Material supplied

◆ ◆ ◆

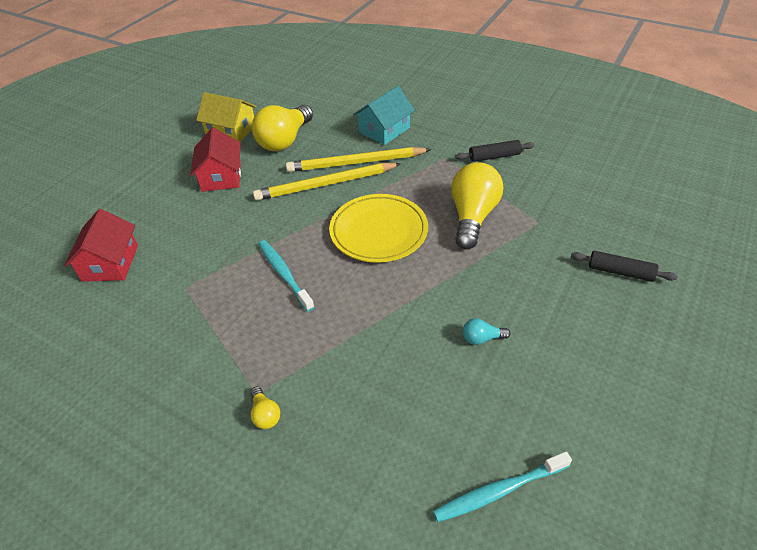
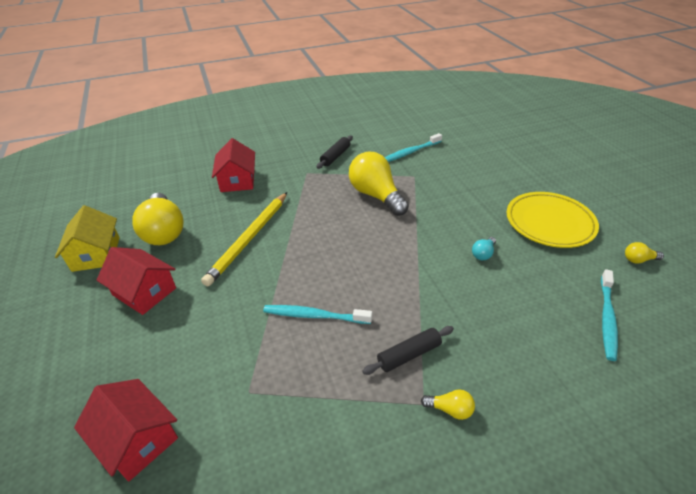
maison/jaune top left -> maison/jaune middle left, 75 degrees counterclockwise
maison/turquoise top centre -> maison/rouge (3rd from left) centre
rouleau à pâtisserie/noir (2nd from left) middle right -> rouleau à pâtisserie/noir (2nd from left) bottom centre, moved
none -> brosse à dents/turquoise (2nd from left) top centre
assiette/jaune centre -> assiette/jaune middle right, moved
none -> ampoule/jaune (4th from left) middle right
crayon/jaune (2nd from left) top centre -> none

◆ ◆ ◆

Problem details
Without altering a word, return all of the records above and leave out their pictures.

Completed task
maison/jaune top left -> maison/jaune middle left, 75 degrees counterclockwise
maison/turquoise top centre -> maison/rouge (3rd from left) centre
rouleau à pâtisserie/noir (2nd from left) middle right -> rouleau à pâtisserie/noir (2nd from left) bottom centre, moved
none -> brosse à dents/turquoise (2nd from left) top centre
assiette/jaune centre -> assiette/jaune middle right, moved
none -> ampoule/jaune (4th from left) middle right
crayon/jaune (2nd from left) top centre -> none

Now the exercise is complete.